TASK REQUIREMENTS: Could the listing be repeated exactly, with every picture dropped?

SUPPLIED ENTRIES:
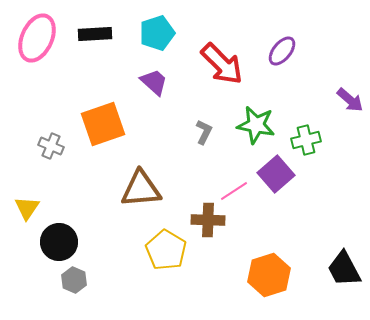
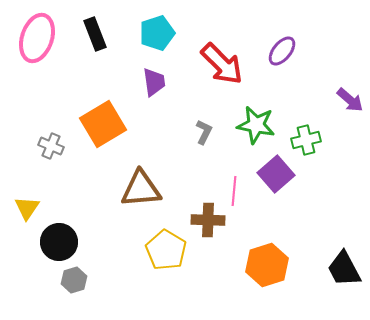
black rectangle: rotated 72 degrees clockwise
pink ellipse: rotated 6 degrees counterclockwise
purple trapezoid: rotated 40 degrees clockwise
orange square: rotated 12 degrees counterclockwise
pink line: rotated 52 degrees counterclockwise
orange hexagon: moved 2 px left, 10 px up
gray hexagon: rotated 20 degrees clockwise
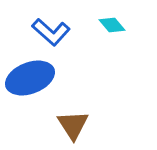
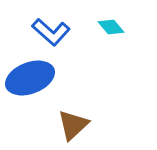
cyan diamond: moved 1 px left, 2 px down
brown triangle: rotated 20 degrees clockwise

RESULT BELOW:
black rectangle: rotated 72 degrees clockwise
pink ellipse: rotated 6 degrees counterclockwise
purple trapezoid: rotated 40 degrees clockwise
orange square: rotated 12 degrees counterclockwise
pink line: rotated 52 degrees counterclockwise
orange hexagon: moved 2 px left, 10 px up
gray hexagon: rotated 20 degrees clockwise
cyan diamond: moved 1 px left, 2 px down
brown triangle: rotated 20 degrees clockwise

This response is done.